_GOAL OF THE EXERCISE_:
Copy out the listing below, switching "camera" to "viewer" and changing nothing else. Leave the pictures out.

_EXERCISE MATERIAL_:
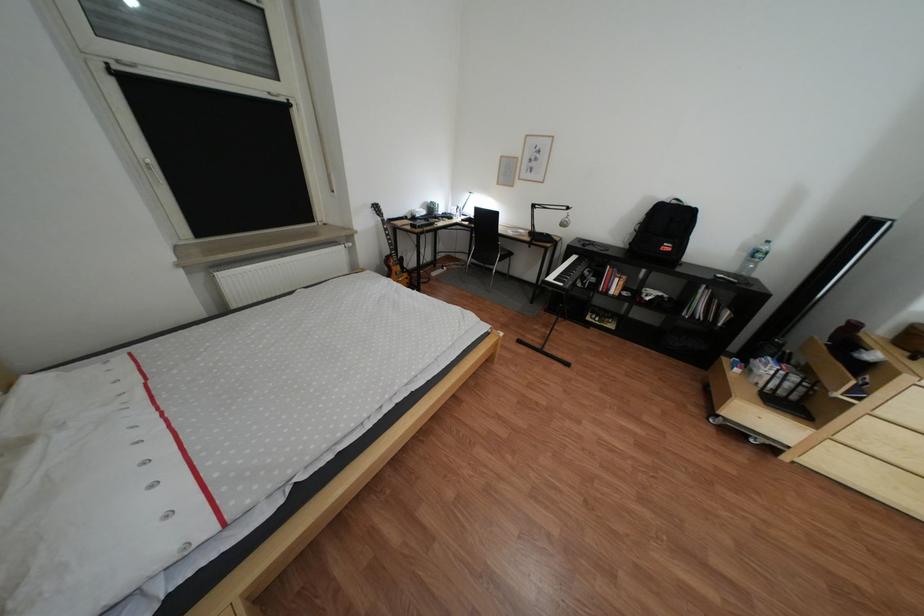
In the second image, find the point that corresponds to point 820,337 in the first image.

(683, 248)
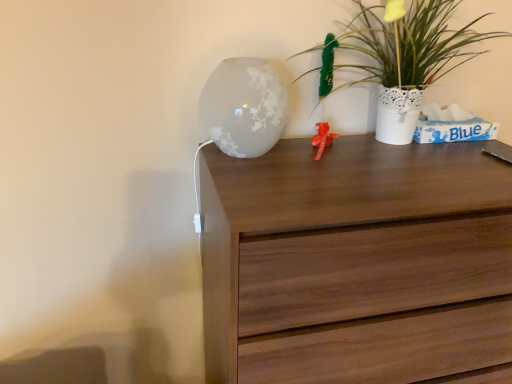
Locate an element on the screen. free region under white textured vase at upper right (from a real-world perspective) is located at coordinates (360, 140).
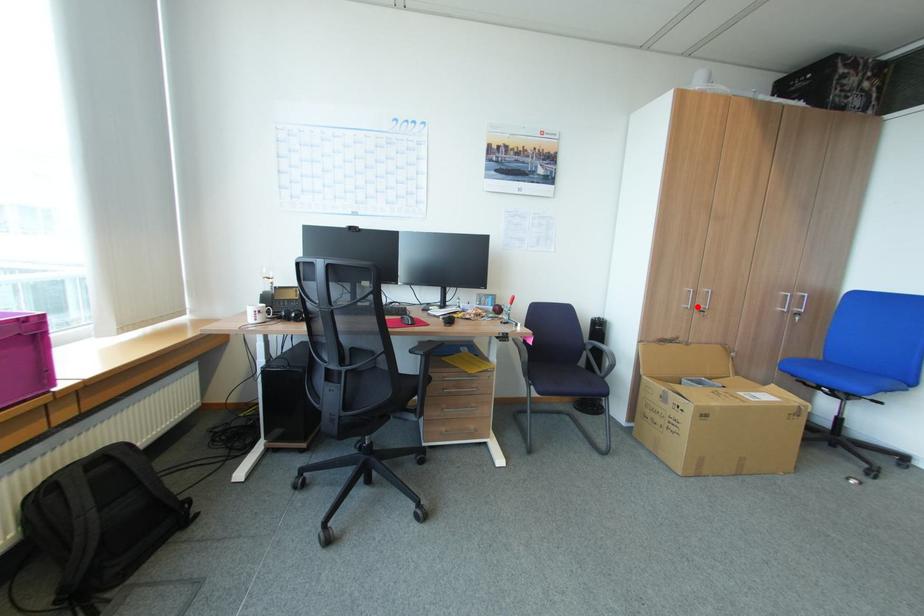
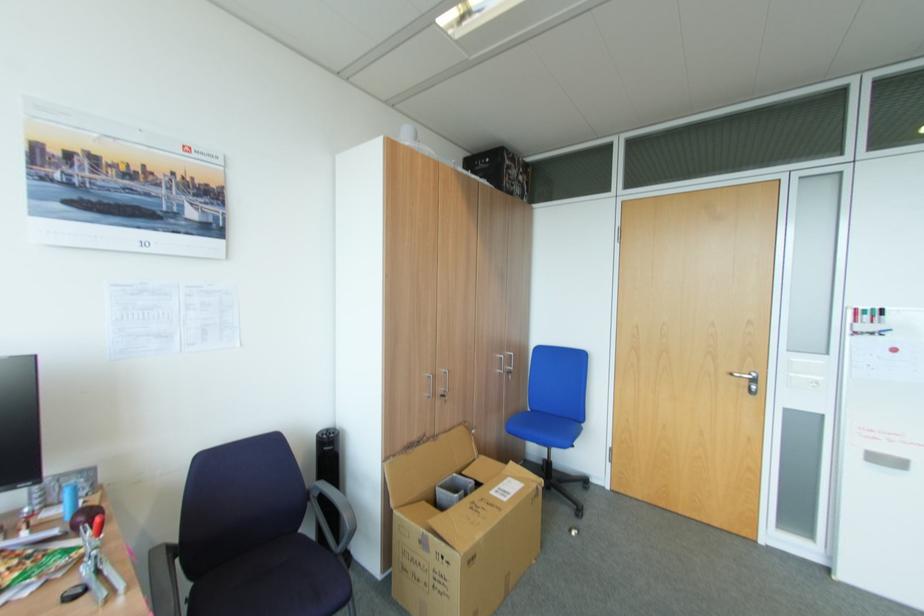
Question: I am providing you with two images of the same scene from different viewpoints. A red point is shown in image1. For the corresponding object point in image2, is it positioned nearer or farther from the camera?

Choices:
 (A) Nearer
 (B) Farther

Answer: (B)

_RESULT FOR THIS EXERCISE_:
In the second image, find the point that corresponds to point 820,337 in the first image.

(683, 248)
Locate an element on the screen. free region under white textured vase at upper right (from a real-world perspective) is located at coordinates (360, 140).
Question: I am providing you with two images of the same scene from different viewpoints. A red point is shown in image1. For the corresponding object point in image2, is it positioned nearer or farther from the viewer?

Choices:
 (A) Nearer
 (B) Farther

Answer: (B)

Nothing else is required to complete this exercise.